→ **What to do**: Please write out all of the data below exactly, without including the pictures.

→ **Source data**:
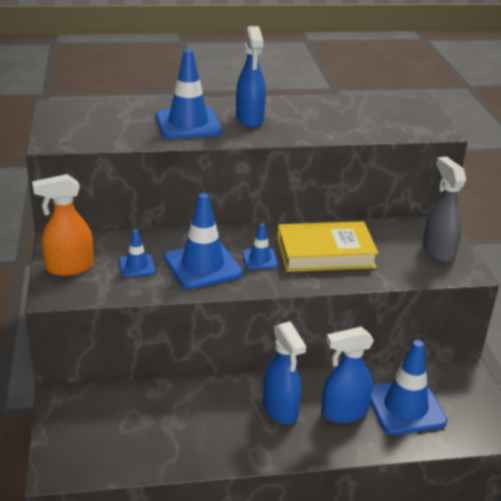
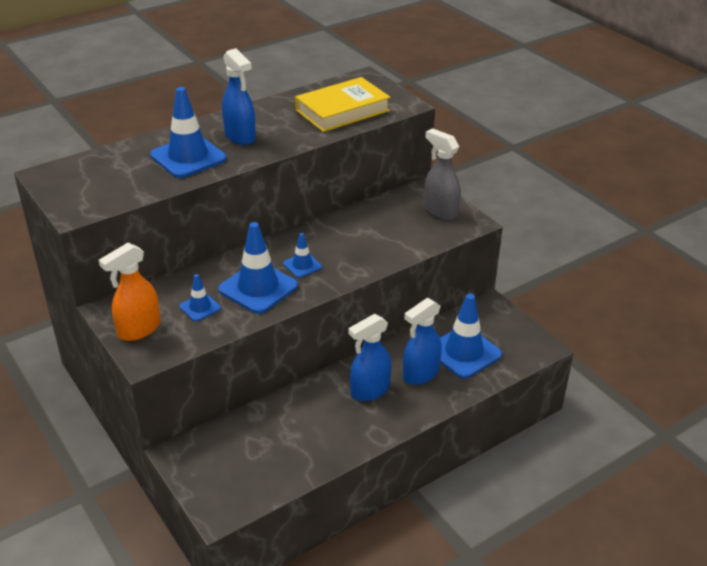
camera: 25 degrees left, 5 degrees up
blue spray bottle [263,321,306,424] -> blue spray bottle turned 105 degrees clockwise [348,314,392,401]
yellow book [277,221,379,272] -> yellow book moved to [295,77,390,132]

→ **Solution for this problem**:
camera: 25 degrees left, 5 degrees up
blue spray bottle [263,321,306,424] -> blue spray bottle turned 105 degrees clockwise [348,314,392,401]
yellow book [277,221,379,272] -> yellow book moved to [295,77,390,132]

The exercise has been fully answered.